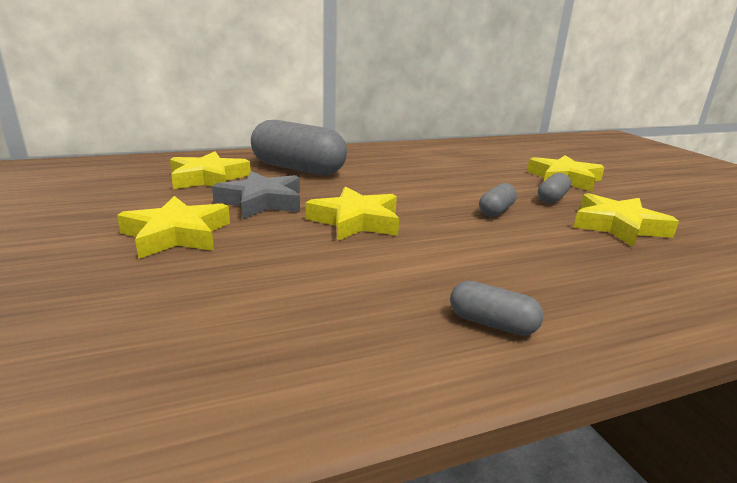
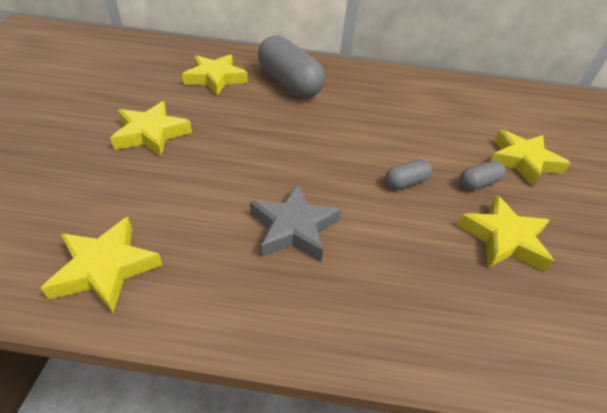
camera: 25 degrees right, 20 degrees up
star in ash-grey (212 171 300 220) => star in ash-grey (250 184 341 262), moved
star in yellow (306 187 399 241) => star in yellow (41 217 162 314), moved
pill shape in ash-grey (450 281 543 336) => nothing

───

Write out, word for word, the line containing "star in yellow (306" and every line after it to the end of the data above.

EXERCISE RESPONSE.
star in yellow (306 187 399 241) => star in yellow (41 217 162 314), moved
pill shape in ash-grey (450 281 543 336) => nothing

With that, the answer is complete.